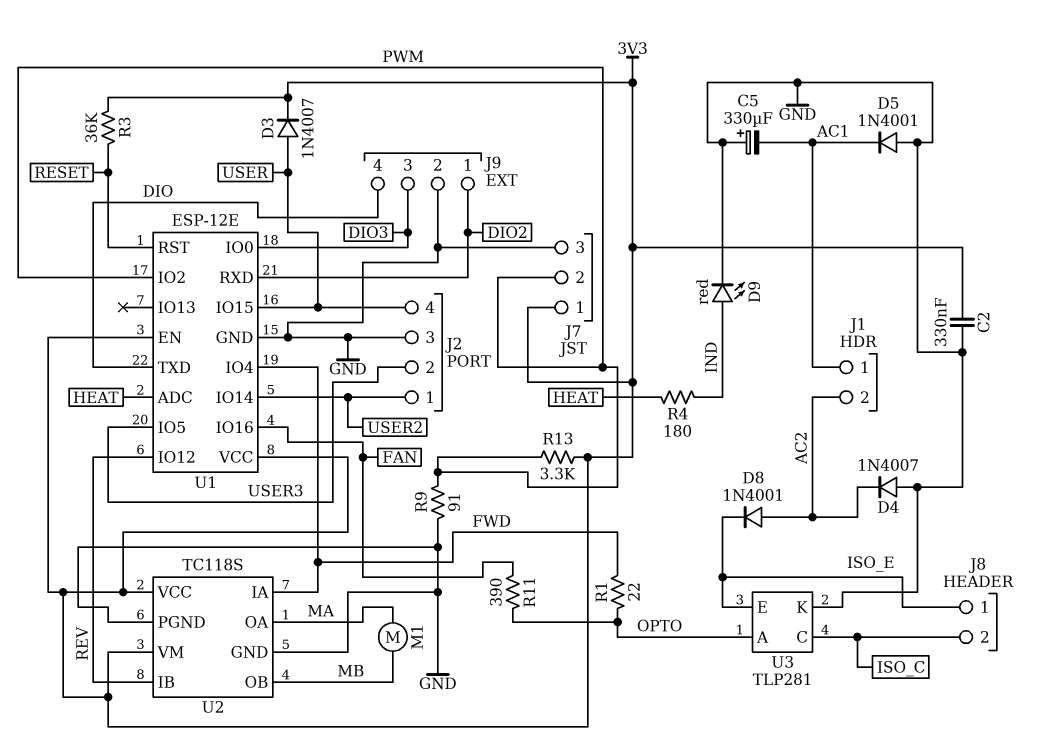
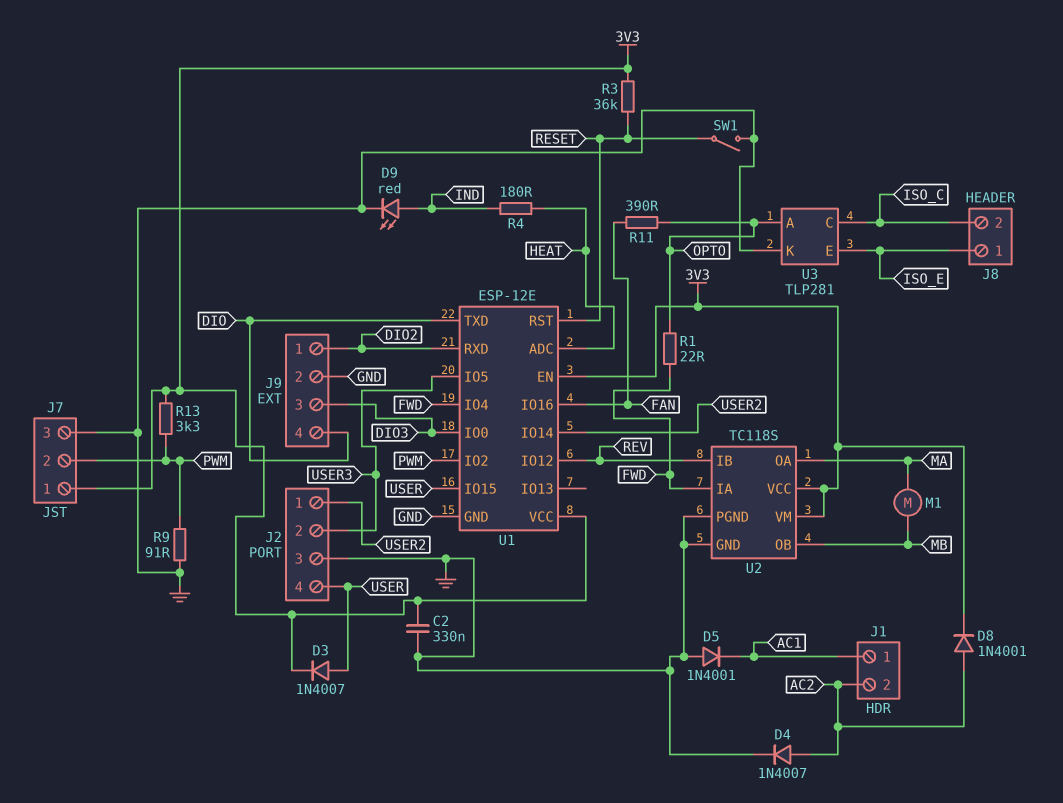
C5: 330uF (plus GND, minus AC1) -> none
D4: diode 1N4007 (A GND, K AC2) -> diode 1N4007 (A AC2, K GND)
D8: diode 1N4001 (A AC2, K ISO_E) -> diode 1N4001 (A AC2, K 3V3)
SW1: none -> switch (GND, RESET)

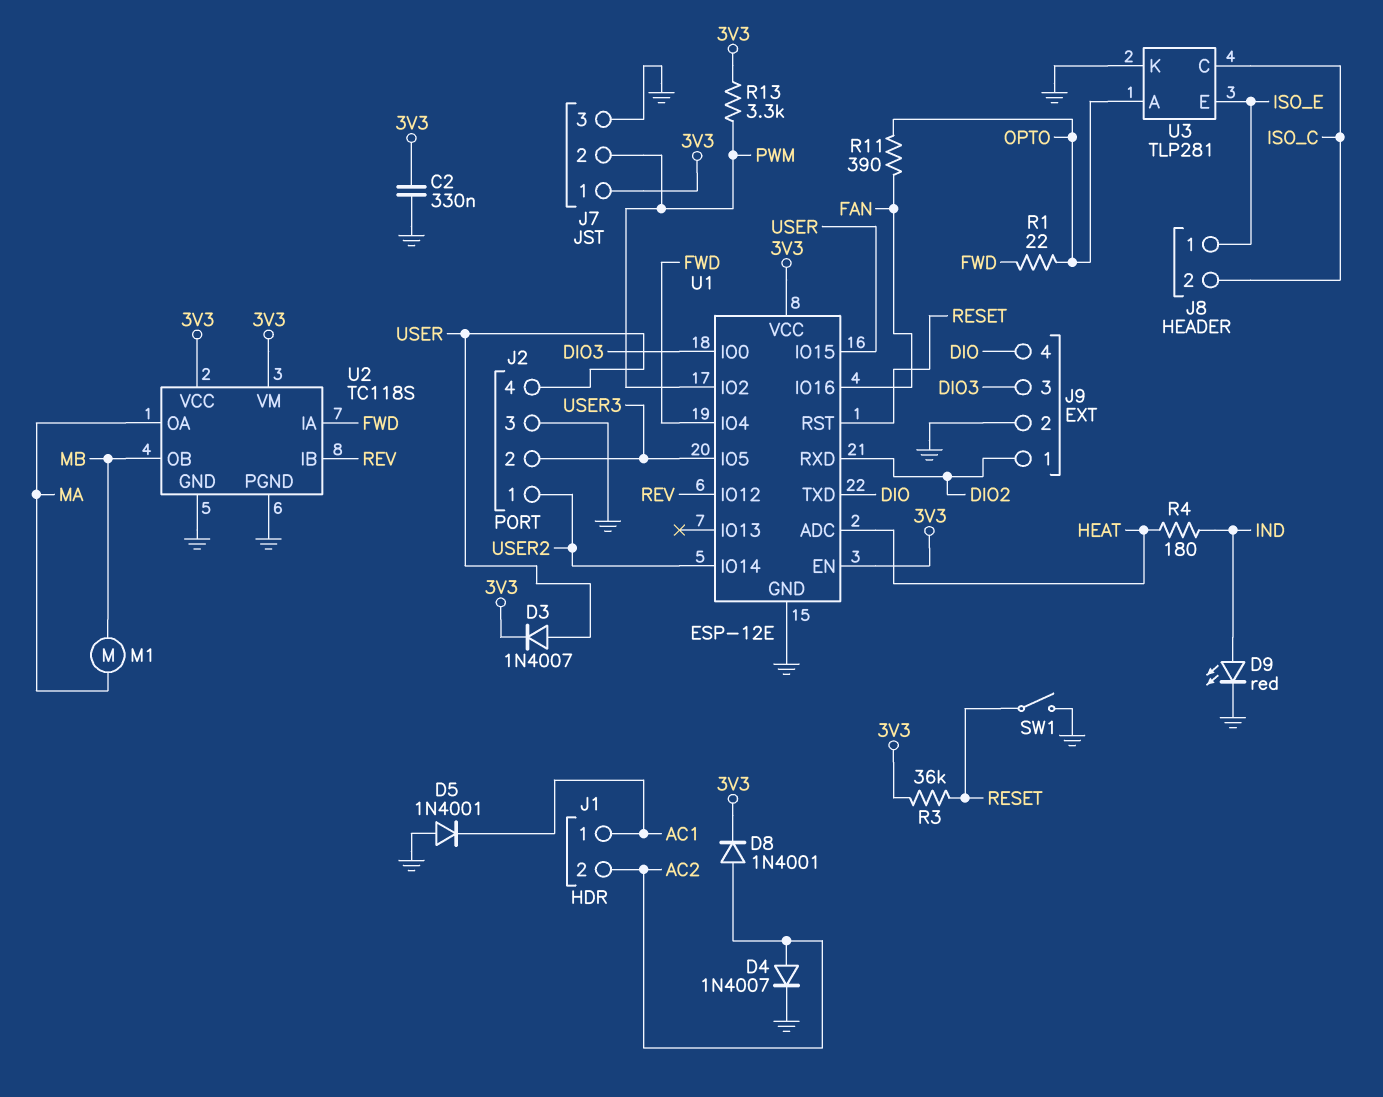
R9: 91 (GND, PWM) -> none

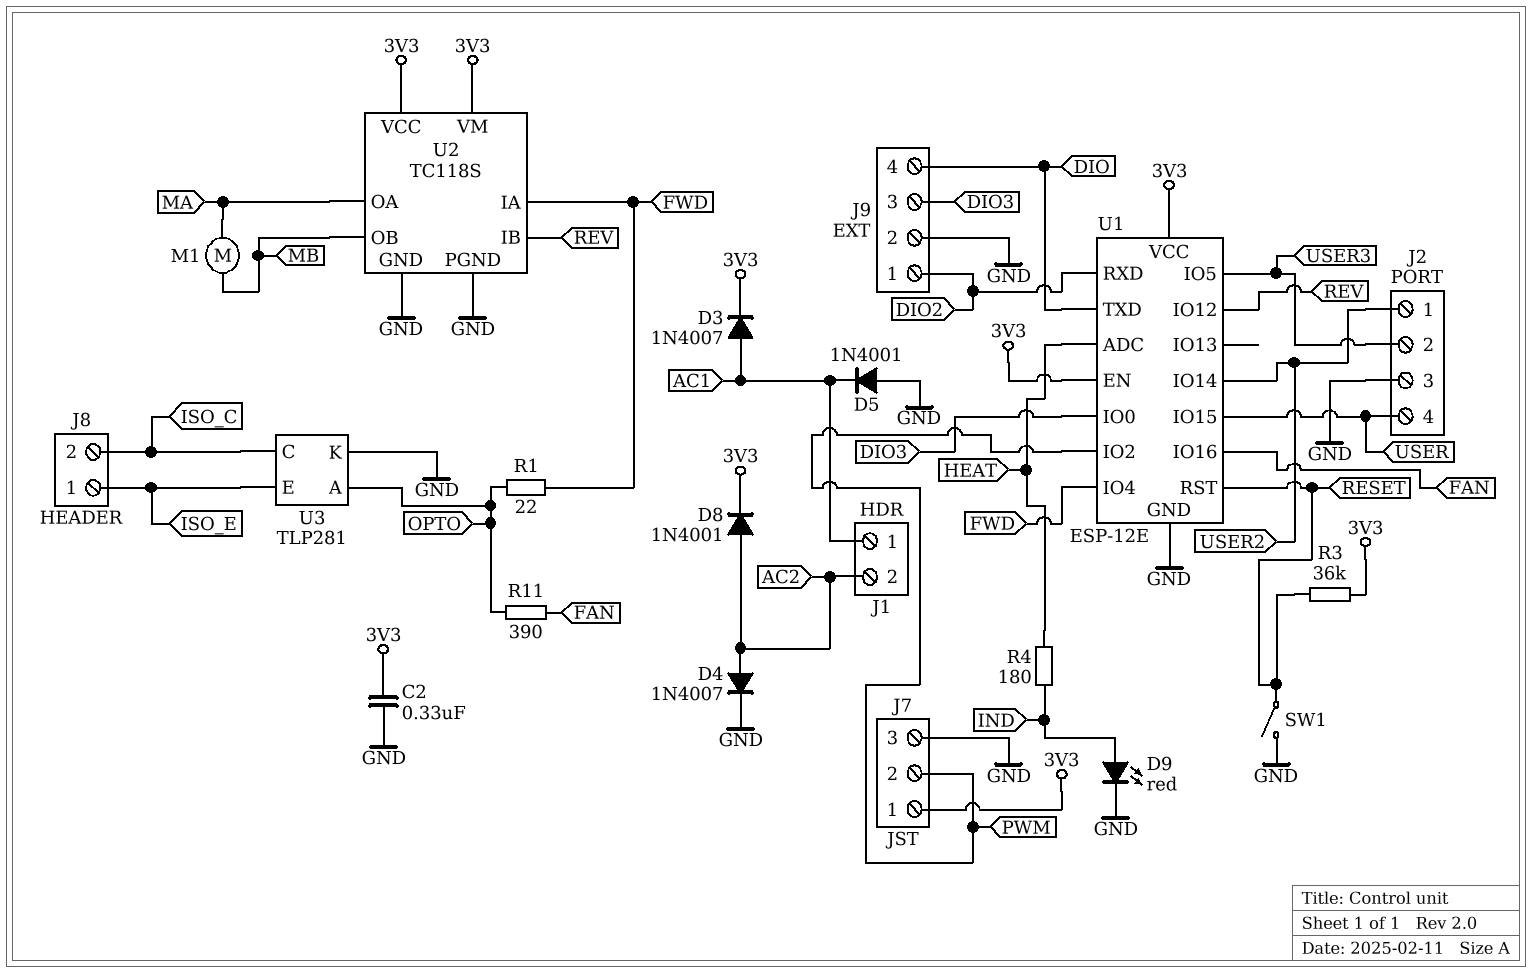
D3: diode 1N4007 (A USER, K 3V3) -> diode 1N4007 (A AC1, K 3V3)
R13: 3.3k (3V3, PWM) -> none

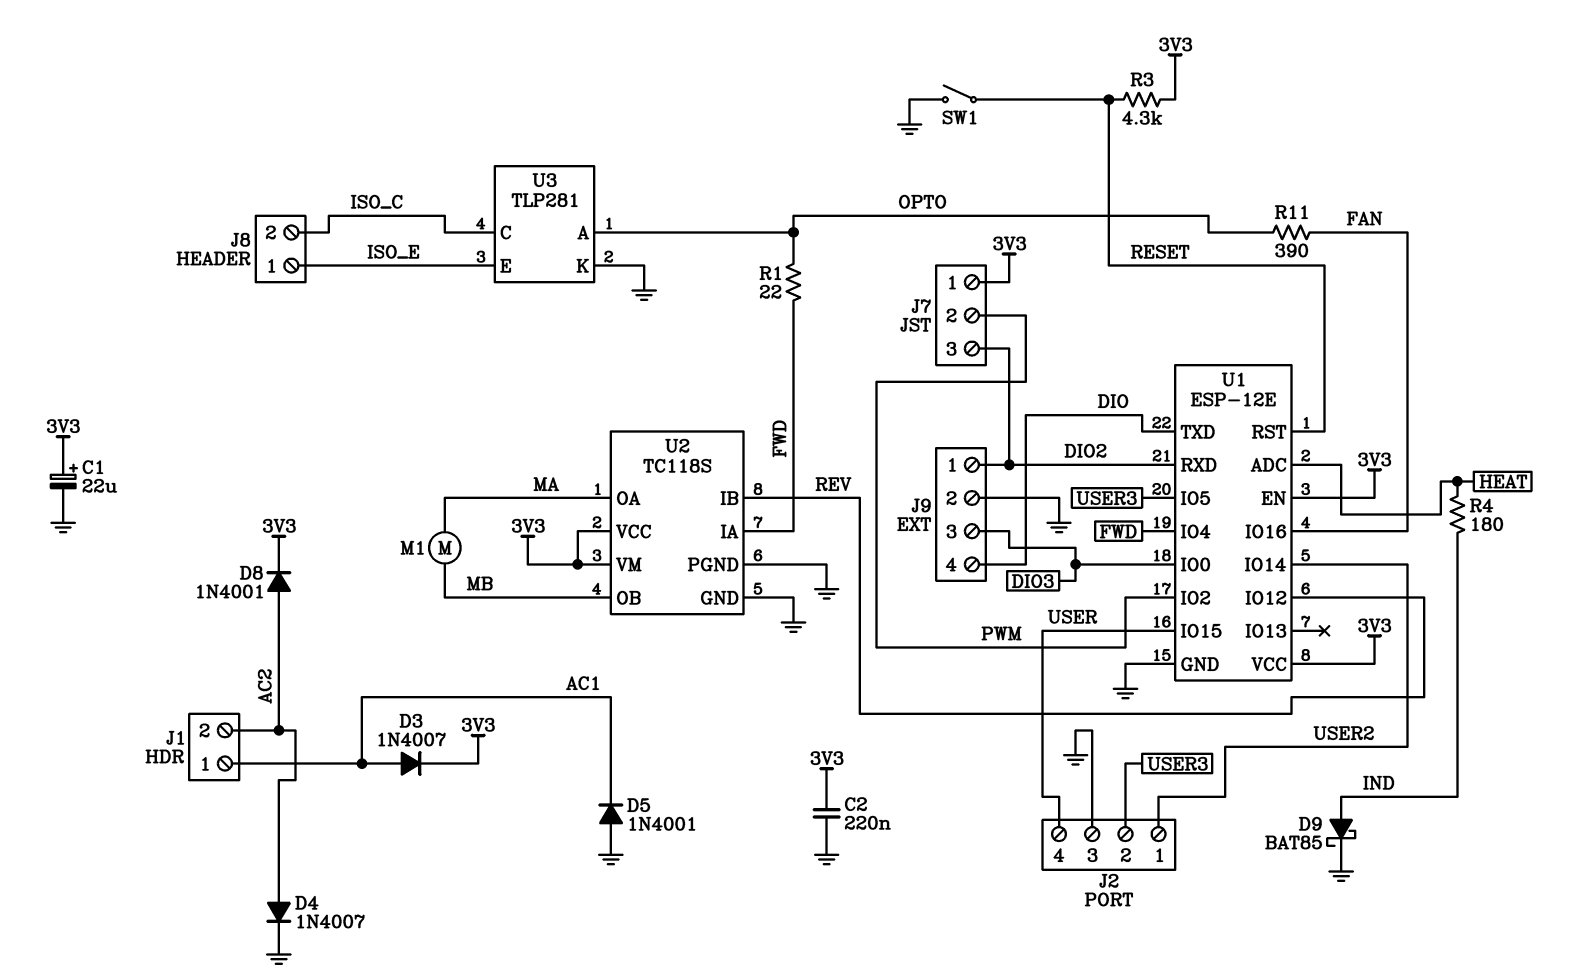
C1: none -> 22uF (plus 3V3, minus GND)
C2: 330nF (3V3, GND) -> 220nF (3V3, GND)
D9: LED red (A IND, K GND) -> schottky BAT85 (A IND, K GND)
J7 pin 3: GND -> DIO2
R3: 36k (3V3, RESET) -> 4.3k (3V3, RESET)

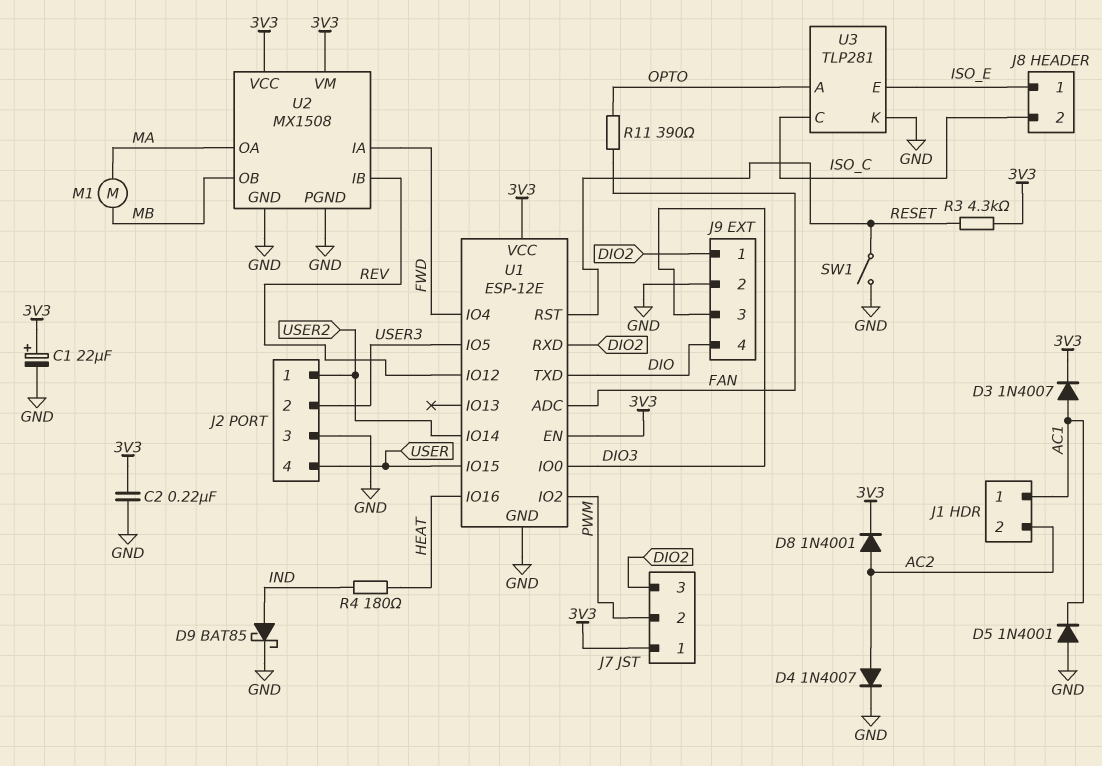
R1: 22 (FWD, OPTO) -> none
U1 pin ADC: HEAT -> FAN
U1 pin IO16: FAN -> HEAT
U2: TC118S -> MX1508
★ ★ ★ ★ ★
* [WHAT THIS TASK INVOLVES]
Excluding pictures, copy exactly the lines from the line containing "C2: 330nF (3V3, GND) -> 220nF (3V3, GND)" through the last line of the data, inclusive.

* [ANSWER BOX]
C2: 330nF (3V3, GND) -> 220nF (3V3, GND)
D9: LED red (A IND, K GND) -> schottky BAT85 (A IND, K GND)
J7 pin 3: GND -> DIO2
R3: 36k (3V3, RESET) -> 4.3k (3V3, RESET)

R1: 22 (FWD, OPTO) -> none
U1 pin ADC: HEAT -> FAN
U1 pin IO16: FAN -> HEAT
U2: TC118S -> MX1508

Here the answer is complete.